__Exercise directions__.
The entries that follow include a run beginning at the line with "U33: OR (in" and ending at the line with "U38: OR (in"; restate that run word for word and leave the rest out.

__Study material__.
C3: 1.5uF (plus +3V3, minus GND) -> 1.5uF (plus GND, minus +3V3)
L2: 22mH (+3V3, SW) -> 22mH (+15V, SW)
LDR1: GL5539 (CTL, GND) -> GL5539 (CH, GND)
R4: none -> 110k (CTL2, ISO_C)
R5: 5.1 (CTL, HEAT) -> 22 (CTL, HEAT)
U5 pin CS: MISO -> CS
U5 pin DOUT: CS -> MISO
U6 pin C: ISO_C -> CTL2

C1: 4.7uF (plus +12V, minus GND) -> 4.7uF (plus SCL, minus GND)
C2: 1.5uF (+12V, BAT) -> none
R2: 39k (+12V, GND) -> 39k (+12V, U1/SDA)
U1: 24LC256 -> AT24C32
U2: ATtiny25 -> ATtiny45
==
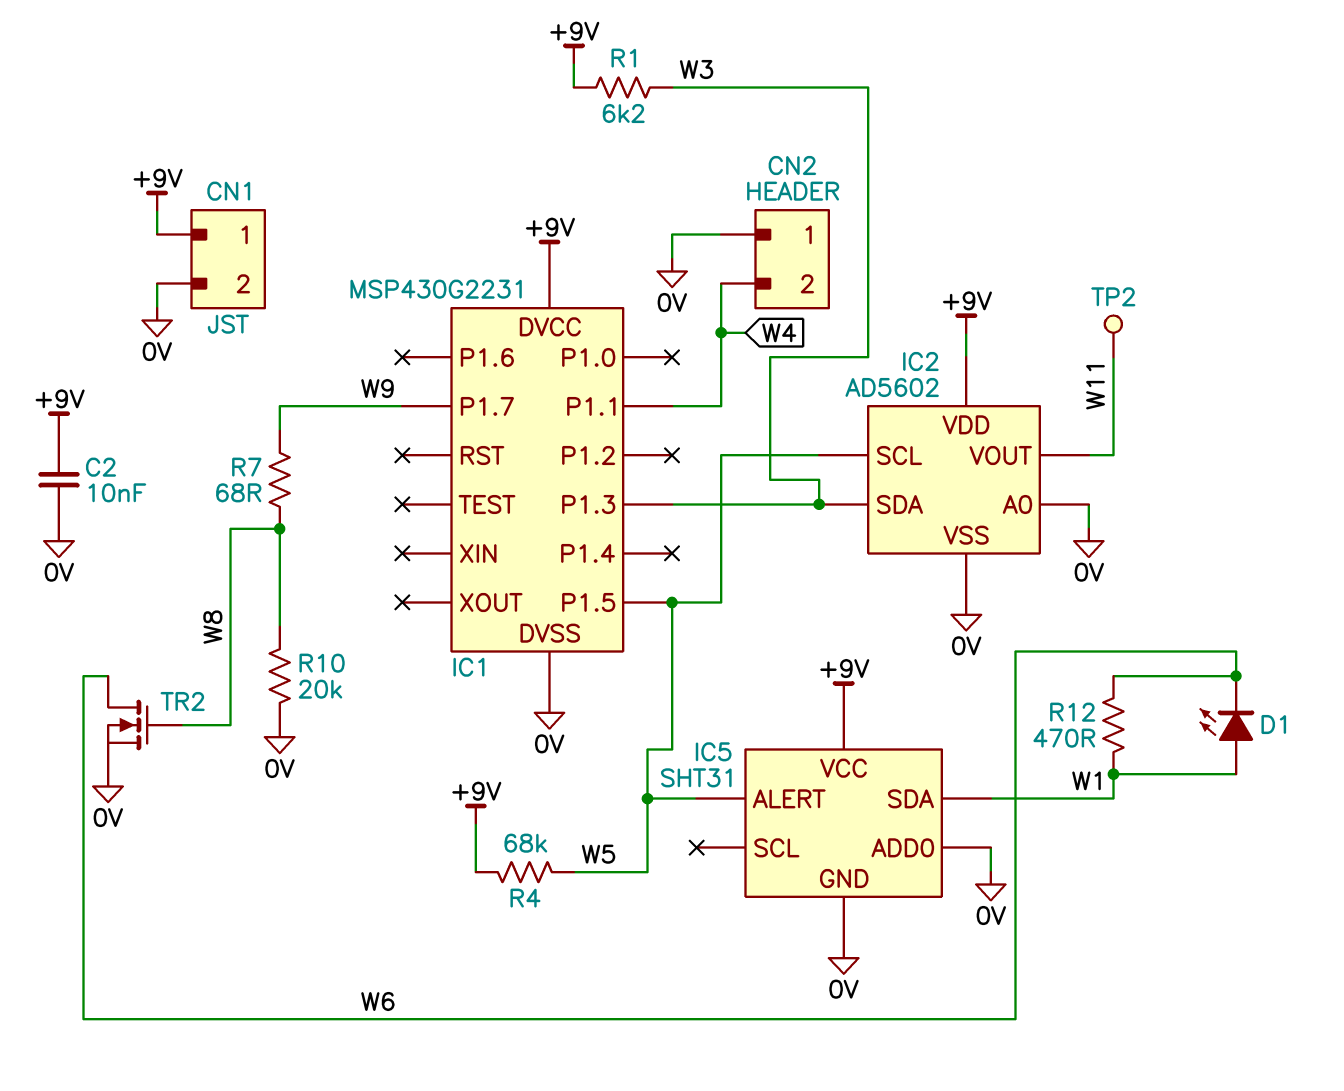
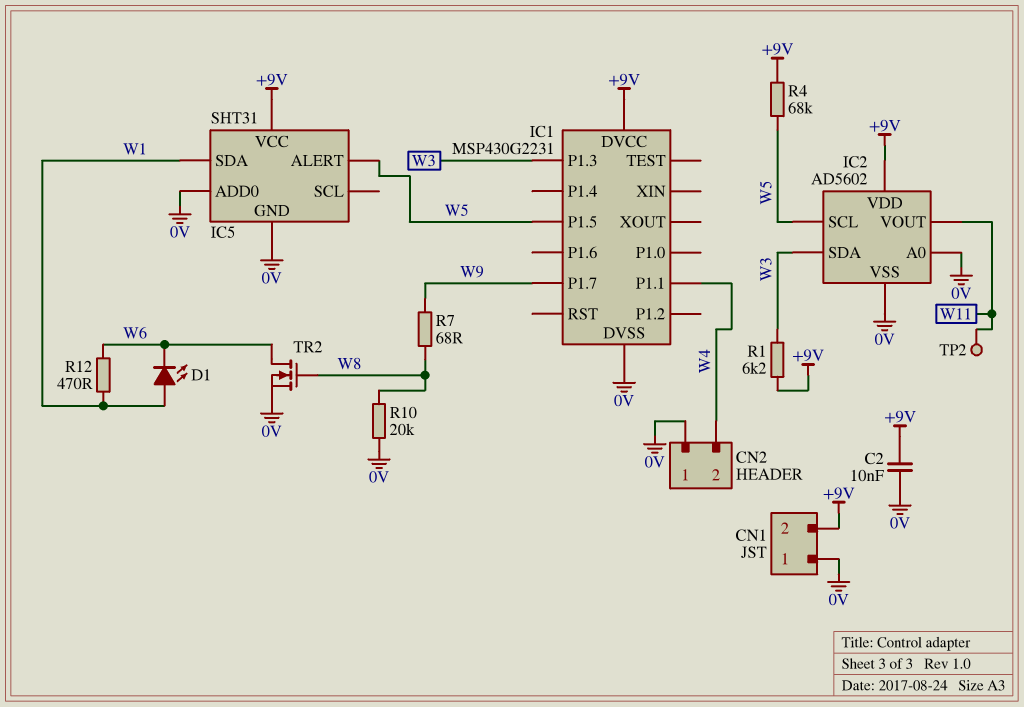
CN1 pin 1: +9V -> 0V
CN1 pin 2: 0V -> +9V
...
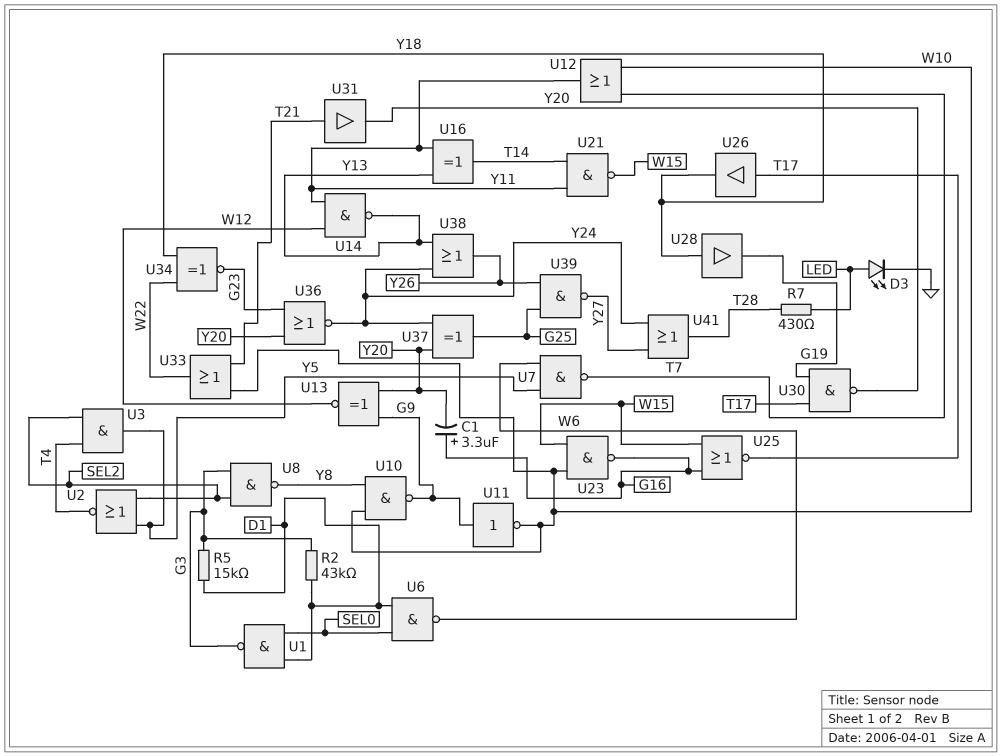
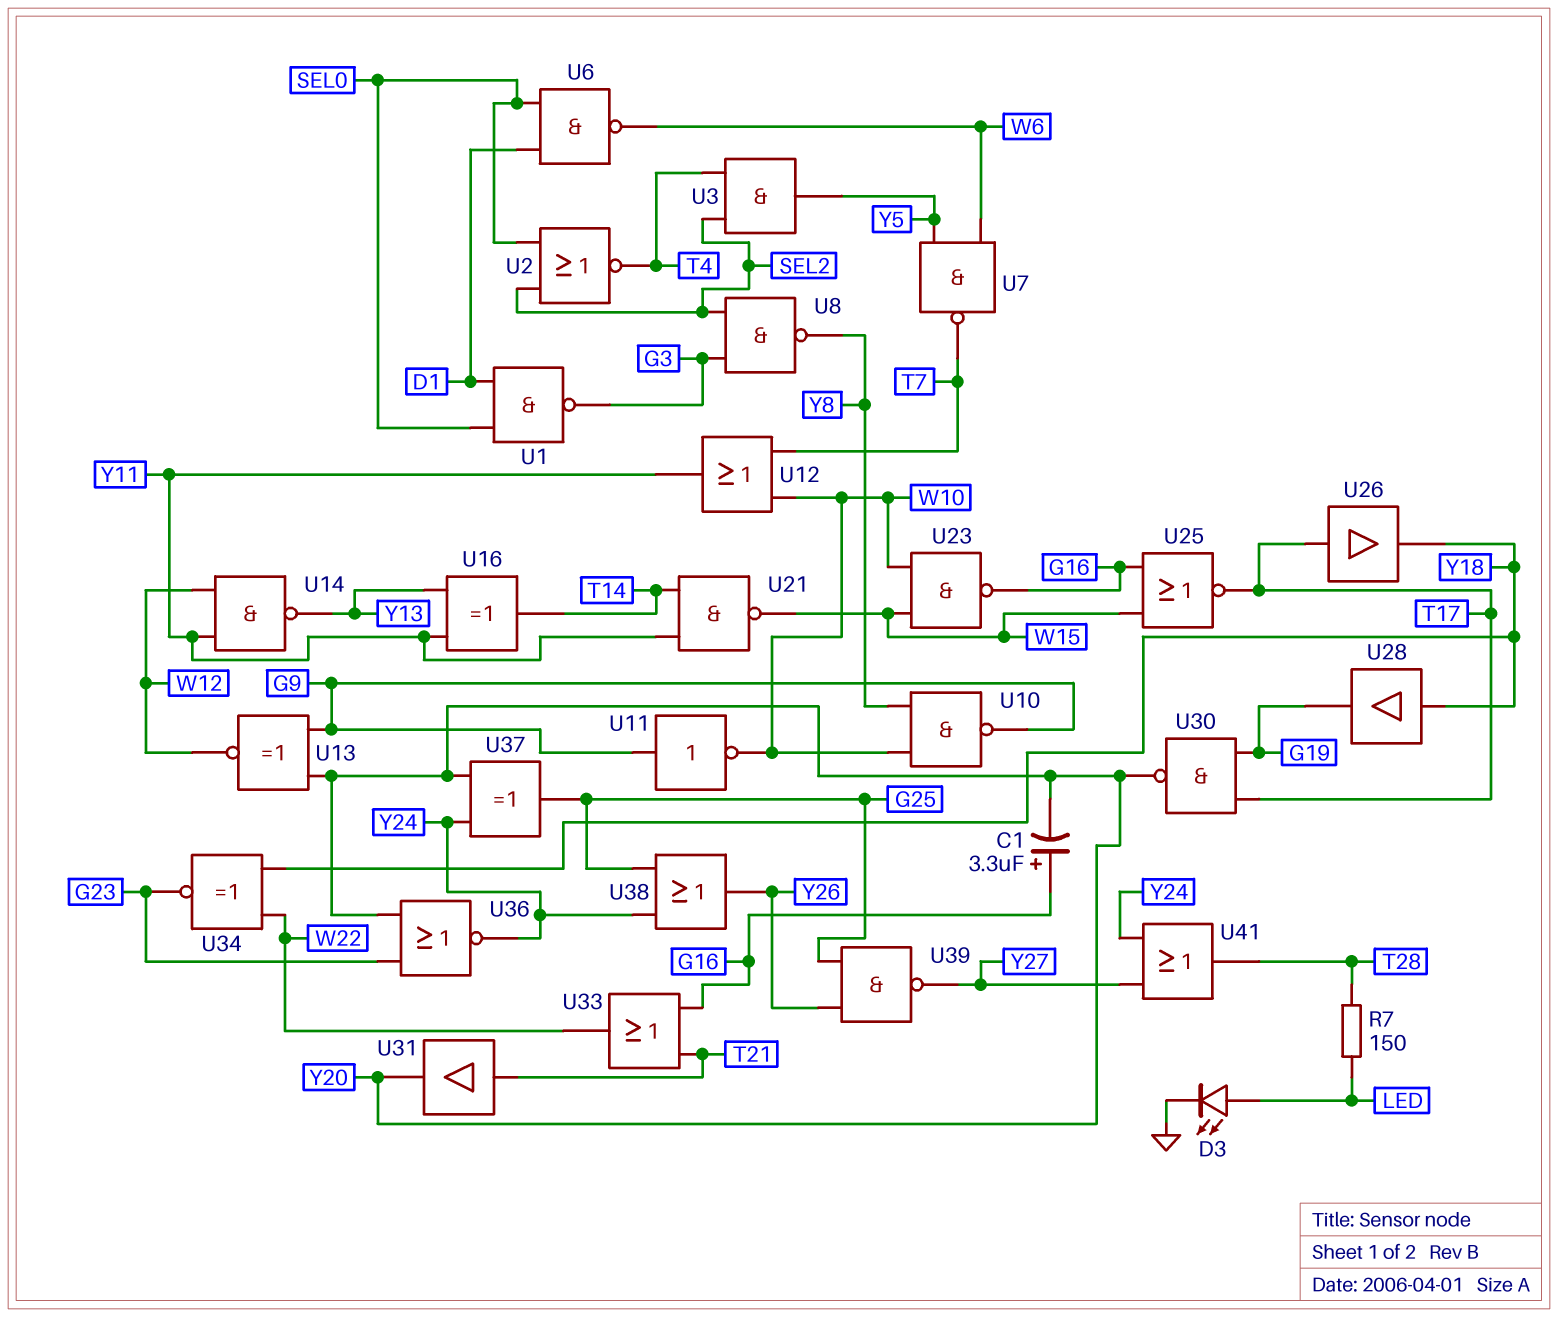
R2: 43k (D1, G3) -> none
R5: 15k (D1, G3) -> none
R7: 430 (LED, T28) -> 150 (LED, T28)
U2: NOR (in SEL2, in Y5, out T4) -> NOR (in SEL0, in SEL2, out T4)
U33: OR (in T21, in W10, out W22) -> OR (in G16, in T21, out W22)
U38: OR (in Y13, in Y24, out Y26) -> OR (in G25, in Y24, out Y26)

__Solved problem__.
U33: OR (in T21, in W10, out W22) -> OR (in G16, in T21, out W22)
U38: OR (in Y13, in Y24, out Y26) -> OR (in G25, in Y24, out Y26)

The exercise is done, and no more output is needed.